■ **What needs to be done**:
Copy out the full listing below as it stands, with its pictures left behind.

Records to process section start

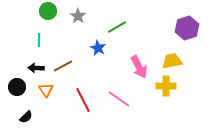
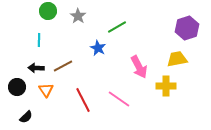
yellow trapezoid: moved 5 px right, 2 px up
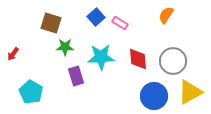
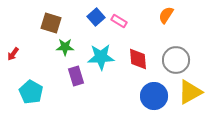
pink rectangle: moved 1 px left, 2 px up
gray circle: moved 3 px right, 1 px up
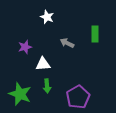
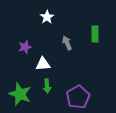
white star: rotated 16 degrees clockwise
gray arrow: rotated 40 degrees clockwise
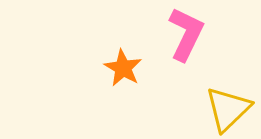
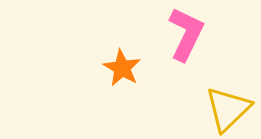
orange star: moved 1 px left
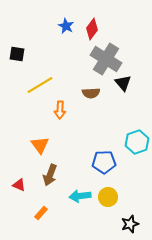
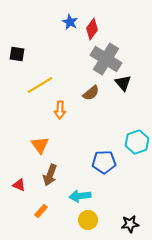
blue star: moved 4 px right, 4 px up
brown semicircle: rotated 36 degrees counterclockwise
yellow circle: moved 20 px left, 23 px down
orange rectangle: moved 2 px up
black star: rotated 12 degrees clockwise
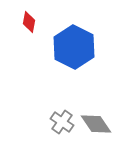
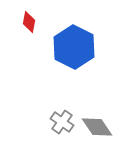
gray diamond: moved 1 px right, 3 px down
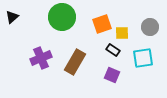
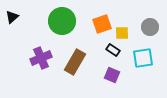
green circle: moved 4 px down
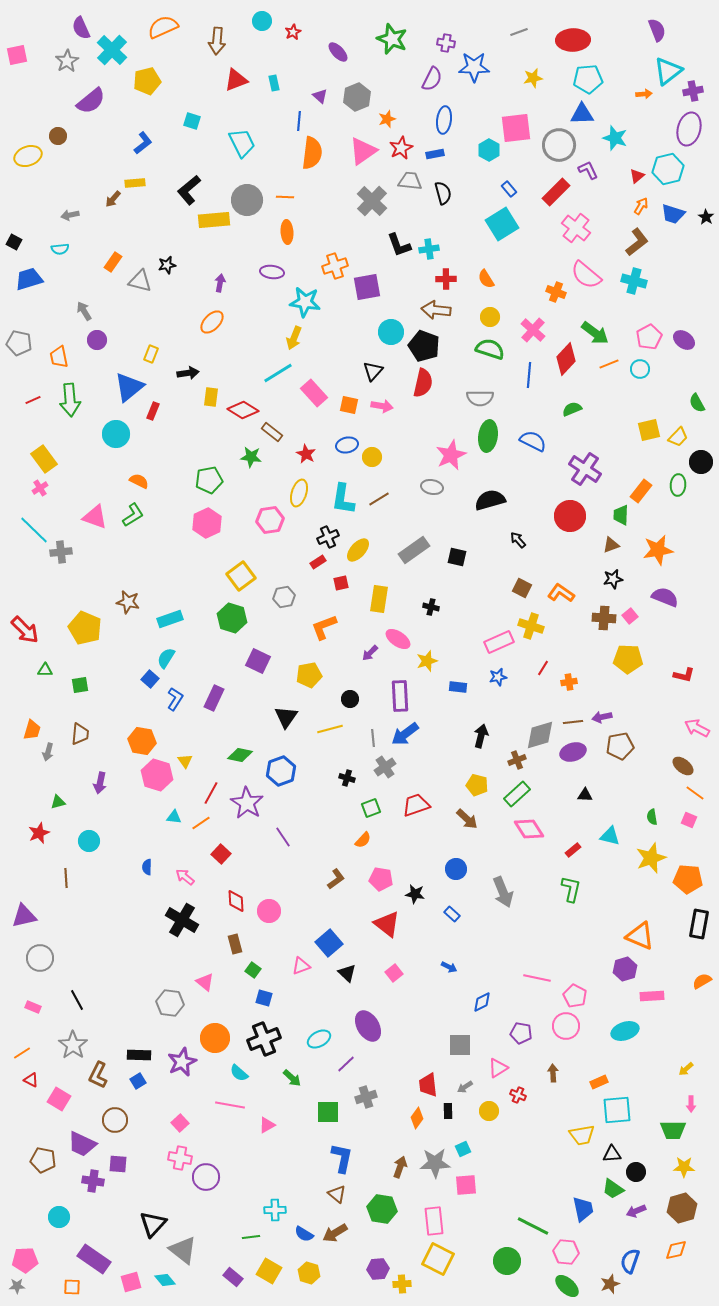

Records to process section end

■ **Exercise answer**:
yellow trapezoid: moved 5 px right, 2 px up
pink rectangle: moved 1 px left, 2 px up
gray circle: moved 3 px right, 1 px up
white star: rotated 16 degrees clockwise
gray arrow: rotated 40 degrees clockwise
orange star: moved 1 px left
blue star: moved 4 px right, 4 px up
brown semicircle: rotated 36 degrees counterclockwise
yellow circle: moved 20 px left, 23 px down
orange rectangle: moved 2 px up
black star: rotated 12 degrees clockwise
gray diamond: moved 1 px right, 3 px down
green circle: moved 4 px down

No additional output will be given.